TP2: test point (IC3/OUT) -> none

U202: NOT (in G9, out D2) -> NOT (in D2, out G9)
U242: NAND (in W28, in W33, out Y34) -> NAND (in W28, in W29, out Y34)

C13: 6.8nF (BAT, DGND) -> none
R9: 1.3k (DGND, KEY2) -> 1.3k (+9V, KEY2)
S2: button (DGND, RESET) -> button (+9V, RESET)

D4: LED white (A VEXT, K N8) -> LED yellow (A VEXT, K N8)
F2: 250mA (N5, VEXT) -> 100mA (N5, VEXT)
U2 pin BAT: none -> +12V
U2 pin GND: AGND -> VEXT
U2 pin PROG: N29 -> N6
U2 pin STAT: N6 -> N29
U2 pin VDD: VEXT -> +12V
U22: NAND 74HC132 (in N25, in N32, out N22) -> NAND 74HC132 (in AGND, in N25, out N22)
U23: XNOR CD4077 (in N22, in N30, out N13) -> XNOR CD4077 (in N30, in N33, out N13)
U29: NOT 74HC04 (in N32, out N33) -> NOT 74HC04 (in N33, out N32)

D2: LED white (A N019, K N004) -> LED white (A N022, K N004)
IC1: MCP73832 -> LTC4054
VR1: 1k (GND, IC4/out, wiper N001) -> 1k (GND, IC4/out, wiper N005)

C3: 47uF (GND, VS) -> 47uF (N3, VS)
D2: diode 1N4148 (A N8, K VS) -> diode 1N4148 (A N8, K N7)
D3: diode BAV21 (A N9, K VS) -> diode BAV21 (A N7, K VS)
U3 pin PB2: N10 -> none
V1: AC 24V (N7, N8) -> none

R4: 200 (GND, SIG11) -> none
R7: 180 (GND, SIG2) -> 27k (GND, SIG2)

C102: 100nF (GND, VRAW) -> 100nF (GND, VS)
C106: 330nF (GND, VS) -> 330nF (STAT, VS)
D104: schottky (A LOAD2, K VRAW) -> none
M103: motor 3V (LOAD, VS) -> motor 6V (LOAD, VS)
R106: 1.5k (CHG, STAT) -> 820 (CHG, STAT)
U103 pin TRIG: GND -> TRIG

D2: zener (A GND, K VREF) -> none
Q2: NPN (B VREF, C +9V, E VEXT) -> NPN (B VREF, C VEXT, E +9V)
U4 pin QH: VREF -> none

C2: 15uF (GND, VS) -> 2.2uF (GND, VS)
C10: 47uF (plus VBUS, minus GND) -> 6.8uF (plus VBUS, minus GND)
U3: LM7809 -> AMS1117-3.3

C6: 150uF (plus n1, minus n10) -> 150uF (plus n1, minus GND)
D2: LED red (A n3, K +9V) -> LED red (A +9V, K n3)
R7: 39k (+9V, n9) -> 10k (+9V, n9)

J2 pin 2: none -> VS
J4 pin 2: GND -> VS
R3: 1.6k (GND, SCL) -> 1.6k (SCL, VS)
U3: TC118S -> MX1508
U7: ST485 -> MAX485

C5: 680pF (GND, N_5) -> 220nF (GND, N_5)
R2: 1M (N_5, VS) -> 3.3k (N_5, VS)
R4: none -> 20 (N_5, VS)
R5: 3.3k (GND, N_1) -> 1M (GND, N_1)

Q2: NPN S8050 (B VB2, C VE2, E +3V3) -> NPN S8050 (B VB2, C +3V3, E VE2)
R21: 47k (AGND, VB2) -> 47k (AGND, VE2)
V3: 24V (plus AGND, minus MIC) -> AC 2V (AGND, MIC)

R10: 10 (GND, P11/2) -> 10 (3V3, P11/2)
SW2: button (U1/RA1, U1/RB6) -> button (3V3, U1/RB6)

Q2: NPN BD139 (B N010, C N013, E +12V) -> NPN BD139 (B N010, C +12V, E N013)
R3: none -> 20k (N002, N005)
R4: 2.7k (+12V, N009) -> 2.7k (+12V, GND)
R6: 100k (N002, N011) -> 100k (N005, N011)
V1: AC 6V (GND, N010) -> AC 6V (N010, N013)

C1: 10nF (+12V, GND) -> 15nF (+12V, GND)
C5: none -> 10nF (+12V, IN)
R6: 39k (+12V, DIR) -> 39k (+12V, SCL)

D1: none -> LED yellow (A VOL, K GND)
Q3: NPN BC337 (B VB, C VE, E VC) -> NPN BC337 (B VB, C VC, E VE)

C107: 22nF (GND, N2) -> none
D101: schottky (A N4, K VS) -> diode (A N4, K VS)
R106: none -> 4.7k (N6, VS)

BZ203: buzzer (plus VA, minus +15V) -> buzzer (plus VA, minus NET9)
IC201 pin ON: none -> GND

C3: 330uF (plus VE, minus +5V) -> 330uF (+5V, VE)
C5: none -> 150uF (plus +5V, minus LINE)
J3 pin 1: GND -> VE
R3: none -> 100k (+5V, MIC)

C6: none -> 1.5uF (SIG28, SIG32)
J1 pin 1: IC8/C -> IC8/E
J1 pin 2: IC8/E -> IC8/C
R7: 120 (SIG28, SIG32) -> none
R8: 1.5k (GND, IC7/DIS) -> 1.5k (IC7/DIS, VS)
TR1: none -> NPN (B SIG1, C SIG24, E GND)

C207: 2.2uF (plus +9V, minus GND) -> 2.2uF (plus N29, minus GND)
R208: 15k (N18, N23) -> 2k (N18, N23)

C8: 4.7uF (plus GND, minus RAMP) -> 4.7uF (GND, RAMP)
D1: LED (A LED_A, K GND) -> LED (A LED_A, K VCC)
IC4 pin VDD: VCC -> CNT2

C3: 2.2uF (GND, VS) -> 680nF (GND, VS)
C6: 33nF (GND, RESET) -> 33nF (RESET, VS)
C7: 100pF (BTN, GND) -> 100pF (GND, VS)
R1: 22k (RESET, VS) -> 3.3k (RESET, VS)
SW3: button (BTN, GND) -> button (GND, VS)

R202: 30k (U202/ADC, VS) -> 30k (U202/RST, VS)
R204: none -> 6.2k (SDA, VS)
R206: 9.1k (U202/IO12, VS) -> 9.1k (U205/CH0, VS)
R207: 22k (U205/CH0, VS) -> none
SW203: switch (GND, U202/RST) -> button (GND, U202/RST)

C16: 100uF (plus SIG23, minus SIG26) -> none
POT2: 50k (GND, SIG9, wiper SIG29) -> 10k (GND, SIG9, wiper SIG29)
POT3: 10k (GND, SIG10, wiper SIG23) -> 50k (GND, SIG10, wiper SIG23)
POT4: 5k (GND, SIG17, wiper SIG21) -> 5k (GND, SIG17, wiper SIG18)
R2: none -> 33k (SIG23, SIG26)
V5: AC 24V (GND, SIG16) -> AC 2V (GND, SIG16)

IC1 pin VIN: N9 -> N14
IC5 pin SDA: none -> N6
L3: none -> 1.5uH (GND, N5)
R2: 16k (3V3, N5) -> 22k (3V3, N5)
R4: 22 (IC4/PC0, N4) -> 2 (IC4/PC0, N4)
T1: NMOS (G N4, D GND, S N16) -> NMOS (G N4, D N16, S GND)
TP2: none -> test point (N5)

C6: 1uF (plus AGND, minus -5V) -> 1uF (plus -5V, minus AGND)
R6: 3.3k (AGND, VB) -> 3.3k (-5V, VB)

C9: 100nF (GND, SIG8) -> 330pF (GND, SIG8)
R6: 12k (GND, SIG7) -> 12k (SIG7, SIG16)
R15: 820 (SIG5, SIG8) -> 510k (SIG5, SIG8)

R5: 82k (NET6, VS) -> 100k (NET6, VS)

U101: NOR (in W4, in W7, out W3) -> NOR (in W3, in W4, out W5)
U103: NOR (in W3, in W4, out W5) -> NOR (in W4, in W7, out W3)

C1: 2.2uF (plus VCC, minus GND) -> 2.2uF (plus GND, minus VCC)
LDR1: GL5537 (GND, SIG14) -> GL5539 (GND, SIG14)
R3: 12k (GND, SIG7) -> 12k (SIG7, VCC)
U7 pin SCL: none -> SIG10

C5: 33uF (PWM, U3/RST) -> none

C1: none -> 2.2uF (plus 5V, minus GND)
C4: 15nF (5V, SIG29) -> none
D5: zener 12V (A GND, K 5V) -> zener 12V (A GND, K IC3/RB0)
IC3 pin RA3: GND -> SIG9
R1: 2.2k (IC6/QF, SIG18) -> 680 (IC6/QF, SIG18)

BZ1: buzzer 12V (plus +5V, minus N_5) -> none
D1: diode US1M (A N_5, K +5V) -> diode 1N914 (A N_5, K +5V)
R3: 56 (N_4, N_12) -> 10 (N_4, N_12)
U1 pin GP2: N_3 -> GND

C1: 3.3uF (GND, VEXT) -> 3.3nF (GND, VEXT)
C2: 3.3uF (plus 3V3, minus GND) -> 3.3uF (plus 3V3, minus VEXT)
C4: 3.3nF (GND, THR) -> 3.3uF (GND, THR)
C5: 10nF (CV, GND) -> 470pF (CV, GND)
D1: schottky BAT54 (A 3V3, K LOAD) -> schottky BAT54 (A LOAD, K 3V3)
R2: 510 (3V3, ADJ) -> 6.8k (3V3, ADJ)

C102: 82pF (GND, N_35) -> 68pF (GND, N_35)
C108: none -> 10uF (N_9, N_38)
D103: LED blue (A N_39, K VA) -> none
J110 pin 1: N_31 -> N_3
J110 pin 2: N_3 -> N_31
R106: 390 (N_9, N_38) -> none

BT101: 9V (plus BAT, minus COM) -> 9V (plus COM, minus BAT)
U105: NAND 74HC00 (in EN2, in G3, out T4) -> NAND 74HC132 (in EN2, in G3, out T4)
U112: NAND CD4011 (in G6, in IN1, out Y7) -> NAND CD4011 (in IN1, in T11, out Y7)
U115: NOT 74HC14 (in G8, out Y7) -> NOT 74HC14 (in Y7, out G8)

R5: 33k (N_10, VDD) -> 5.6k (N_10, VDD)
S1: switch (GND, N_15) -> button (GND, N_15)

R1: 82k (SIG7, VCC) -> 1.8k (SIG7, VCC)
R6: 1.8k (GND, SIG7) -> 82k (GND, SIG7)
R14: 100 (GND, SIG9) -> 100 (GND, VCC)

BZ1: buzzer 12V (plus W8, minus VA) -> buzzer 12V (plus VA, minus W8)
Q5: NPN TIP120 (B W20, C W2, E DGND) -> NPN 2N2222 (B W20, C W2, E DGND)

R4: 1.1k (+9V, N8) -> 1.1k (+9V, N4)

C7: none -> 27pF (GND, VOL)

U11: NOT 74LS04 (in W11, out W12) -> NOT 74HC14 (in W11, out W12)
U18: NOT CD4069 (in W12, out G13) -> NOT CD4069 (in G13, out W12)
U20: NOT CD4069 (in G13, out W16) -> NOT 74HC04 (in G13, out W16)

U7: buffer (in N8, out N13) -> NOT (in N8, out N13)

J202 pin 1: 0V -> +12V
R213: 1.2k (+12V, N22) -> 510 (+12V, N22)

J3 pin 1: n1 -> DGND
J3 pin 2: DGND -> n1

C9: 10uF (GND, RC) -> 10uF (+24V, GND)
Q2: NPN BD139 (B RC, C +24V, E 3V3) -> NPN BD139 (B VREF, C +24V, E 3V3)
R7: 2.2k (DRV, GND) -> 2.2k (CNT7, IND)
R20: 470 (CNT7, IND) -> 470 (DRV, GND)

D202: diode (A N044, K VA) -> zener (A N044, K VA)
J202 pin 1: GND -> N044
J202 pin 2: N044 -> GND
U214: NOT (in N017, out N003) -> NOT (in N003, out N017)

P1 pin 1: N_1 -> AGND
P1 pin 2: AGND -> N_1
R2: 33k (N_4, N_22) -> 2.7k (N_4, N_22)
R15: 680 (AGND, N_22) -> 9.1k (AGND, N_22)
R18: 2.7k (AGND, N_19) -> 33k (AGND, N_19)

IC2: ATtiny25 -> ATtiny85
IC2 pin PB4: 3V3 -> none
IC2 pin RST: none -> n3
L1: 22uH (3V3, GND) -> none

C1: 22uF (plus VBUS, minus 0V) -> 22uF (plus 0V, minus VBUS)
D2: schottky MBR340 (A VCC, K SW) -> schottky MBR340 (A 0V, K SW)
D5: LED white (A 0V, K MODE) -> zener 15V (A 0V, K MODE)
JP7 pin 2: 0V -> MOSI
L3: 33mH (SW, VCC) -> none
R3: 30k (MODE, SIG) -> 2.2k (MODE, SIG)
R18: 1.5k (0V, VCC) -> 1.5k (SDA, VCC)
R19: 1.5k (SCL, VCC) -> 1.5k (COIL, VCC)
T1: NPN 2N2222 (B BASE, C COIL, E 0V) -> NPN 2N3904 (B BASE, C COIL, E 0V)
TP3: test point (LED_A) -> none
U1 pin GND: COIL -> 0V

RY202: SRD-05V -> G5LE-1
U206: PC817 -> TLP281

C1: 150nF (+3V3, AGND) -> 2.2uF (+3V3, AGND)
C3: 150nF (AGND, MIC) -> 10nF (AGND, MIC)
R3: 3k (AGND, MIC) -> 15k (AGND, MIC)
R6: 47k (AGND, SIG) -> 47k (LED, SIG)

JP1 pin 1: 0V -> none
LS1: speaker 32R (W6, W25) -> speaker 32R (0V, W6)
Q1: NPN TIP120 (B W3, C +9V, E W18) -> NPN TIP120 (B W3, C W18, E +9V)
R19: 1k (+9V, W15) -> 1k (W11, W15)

§ **YOUR TASK**:
Copy out every line of the records that the string "test" appears in.

§ **ANSWER TO THE EXERCISE**:
TP2: test point (IC3/OUT) -> none
TP2: none -> test point (N5)
TP3: test point (LED_A) -> none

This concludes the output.